[Entries shown Boundary: Start]

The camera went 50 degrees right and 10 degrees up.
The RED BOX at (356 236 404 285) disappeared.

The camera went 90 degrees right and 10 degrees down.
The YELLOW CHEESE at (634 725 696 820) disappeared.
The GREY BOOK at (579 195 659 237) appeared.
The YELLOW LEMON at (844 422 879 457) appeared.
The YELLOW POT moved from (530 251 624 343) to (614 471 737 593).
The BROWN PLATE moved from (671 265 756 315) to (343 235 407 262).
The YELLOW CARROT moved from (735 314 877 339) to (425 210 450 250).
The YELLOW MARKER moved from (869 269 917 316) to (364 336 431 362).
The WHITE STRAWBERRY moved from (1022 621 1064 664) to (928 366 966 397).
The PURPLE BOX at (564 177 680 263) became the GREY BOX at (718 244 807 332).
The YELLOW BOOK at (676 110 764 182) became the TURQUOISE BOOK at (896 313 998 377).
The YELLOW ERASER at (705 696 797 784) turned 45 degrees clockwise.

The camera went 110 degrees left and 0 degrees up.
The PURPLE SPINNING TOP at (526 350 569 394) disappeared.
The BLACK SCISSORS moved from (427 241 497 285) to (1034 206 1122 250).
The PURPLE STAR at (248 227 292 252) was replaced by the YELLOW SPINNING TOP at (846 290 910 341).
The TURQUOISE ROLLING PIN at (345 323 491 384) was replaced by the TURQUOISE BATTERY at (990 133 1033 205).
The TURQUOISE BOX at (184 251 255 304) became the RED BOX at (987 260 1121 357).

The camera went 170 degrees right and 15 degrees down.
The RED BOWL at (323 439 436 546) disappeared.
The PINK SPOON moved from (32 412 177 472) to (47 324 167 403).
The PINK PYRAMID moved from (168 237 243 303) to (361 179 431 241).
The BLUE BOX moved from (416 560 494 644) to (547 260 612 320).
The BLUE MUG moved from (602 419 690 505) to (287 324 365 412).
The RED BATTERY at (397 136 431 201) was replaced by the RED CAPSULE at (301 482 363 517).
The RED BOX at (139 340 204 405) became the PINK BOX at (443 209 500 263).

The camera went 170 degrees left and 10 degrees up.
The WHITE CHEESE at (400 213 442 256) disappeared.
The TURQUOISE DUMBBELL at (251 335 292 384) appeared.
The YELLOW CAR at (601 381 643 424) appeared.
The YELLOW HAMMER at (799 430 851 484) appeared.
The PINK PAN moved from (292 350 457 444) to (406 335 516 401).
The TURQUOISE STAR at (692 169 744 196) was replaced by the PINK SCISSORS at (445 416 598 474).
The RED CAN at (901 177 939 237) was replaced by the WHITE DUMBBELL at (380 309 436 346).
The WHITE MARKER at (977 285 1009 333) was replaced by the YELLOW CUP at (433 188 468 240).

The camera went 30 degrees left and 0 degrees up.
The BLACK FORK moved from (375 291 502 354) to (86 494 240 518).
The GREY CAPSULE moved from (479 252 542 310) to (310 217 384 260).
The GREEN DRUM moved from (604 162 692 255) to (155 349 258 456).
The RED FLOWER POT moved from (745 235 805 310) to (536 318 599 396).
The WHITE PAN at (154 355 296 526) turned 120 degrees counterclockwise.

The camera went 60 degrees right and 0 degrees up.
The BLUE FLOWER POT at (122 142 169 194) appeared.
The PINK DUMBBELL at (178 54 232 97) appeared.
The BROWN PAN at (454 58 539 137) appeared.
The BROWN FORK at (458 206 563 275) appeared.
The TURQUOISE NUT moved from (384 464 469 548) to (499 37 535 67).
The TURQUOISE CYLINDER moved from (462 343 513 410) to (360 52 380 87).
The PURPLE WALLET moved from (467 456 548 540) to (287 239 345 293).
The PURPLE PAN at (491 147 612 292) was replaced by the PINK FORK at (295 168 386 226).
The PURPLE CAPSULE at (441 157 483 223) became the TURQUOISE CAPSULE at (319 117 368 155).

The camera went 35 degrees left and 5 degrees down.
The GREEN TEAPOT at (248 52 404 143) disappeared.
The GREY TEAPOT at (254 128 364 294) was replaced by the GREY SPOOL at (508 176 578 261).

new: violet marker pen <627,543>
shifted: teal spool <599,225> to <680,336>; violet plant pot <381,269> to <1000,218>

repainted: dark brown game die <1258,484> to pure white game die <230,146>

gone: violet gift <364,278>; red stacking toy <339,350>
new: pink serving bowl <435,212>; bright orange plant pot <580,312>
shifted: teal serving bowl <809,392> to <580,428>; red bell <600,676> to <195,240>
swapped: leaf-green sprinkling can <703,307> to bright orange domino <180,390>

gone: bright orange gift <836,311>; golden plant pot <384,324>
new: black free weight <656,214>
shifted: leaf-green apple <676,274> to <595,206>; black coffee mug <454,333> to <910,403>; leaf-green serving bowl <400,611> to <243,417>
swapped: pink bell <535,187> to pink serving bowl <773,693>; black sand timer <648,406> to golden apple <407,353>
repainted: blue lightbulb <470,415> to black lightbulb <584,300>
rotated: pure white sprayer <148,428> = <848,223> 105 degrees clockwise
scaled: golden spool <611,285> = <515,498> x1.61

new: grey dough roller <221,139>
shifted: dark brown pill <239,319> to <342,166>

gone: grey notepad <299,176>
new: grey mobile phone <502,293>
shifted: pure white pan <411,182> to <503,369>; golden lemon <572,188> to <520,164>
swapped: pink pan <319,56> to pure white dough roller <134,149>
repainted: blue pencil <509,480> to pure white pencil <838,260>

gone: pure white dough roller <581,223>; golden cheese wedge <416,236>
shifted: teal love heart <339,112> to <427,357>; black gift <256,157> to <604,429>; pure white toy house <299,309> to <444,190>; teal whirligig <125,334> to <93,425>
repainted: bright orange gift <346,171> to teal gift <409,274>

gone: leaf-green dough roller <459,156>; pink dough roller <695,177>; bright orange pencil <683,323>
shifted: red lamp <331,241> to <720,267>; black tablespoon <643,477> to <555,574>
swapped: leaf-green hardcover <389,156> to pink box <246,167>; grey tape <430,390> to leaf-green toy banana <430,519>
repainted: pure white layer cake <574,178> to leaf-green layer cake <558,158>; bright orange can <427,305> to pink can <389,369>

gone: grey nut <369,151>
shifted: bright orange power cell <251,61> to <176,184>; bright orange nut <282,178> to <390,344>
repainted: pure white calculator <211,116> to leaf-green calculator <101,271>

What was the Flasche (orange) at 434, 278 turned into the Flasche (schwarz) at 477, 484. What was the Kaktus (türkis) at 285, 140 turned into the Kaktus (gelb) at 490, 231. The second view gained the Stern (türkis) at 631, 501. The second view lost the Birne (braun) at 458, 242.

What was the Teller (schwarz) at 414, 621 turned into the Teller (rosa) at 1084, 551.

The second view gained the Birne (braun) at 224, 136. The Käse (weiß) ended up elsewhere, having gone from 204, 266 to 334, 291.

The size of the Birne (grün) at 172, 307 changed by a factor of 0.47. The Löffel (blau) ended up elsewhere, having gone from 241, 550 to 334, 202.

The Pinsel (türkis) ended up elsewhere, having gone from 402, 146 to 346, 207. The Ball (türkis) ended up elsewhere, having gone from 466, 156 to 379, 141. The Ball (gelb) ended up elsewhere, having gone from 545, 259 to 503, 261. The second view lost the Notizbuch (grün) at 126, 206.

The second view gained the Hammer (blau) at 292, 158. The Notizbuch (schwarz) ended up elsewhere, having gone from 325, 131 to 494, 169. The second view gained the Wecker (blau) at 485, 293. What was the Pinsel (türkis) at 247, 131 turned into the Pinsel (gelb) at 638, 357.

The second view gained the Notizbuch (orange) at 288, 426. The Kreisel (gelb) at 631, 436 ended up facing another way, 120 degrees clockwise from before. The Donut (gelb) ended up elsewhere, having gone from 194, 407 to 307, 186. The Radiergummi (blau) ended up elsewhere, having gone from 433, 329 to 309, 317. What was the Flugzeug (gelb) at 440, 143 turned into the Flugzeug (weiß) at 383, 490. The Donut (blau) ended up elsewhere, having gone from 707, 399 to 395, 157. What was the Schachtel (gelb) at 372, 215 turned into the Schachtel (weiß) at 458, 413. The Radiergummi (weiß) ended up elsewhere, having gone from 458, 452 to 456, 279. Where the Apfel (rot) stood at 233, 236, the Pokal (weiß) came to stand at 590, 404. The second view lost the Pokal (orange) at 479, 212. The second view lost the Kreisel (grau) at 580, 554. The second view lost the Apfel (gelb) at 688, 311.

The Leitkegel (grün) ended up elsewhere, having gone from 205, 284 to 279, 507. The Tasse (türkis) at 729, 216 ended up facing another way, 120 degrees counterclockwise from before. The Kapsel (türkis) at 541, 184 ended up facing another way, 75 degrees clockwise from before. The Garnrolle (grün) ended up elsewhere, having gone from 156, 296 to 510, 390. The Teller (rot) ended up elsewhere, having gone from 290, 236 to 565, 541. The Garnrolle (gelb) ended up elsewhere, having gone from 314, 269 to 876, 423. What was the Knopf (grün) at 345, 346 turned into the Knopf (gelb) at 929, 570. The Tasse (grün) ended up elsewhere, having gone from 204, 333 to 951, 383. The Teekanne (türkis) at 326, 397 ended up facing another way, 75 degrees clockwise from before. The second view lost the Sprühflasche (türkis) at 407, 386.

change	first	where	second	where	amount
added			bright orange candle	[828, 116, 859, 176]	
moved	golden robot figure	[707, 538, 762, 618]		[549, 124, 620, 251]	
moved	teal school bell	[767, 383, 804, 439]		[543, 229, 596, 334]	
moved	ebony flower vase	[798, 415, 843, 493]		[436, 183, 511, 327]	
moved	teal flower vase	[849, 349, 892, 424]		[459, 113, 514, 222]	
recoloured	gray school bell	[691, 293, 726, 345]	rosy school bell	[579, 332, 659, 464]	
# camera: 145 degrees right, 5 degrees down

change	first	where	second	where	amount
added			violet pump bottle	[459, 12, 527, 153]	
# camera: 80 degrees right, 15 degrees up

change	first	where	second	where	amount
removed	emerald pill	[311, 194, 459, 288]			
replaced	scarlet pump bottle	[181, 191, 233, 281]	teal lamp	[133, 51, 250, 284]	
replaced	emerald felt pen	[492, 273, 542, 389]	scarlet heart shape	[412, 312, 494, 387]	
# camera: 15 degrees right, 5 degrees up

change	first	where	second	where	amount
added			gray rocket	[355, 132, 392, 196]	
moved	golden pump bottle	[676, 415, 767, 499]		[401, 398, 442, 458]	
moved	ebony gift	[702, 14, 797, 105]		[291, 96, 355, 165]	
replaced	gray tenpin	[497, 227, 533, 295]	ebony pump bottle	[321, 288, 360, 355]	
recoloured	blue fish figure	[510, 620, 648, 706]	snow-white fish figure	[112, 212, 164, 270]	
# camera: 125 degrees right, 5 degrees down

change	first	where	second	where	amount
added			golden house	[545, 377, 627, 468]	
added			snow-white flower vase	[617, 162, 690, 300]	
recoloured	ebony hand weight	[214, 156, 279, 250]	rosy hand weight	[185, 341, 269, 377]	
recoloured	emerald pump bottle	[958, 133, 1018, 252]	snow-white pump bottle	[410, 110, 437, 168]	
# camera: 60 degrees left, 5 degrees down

[Entries shown Boundary: End]

Task item
If the word "golden" is on a line above, return that line.

Result of this exercise
gone: bright orange gift <836,311>; golden plant pot <384,324>
swapped: pink bell <535,187> to pink serving bowl <773,693>; black sand timer <648,406> to golden apple <407,353>
scaled: golden spool <611,285> = <515,498> x1.61
shifted: pure white pan <411,182> to <503,369>; golden lemon <572,188> to <520,164>
gone: pure white dough roller <581,223>; golden cheese wedge <416,236>
moved	golden robot figure	[707, 538, 762, 618]		[549, 124, 620, 251]	
moved	golden pump bottle	[676, 415, 767, 499]		[401, 398, 442, 458]	
added			golden house	[545, 377, 627, 468]	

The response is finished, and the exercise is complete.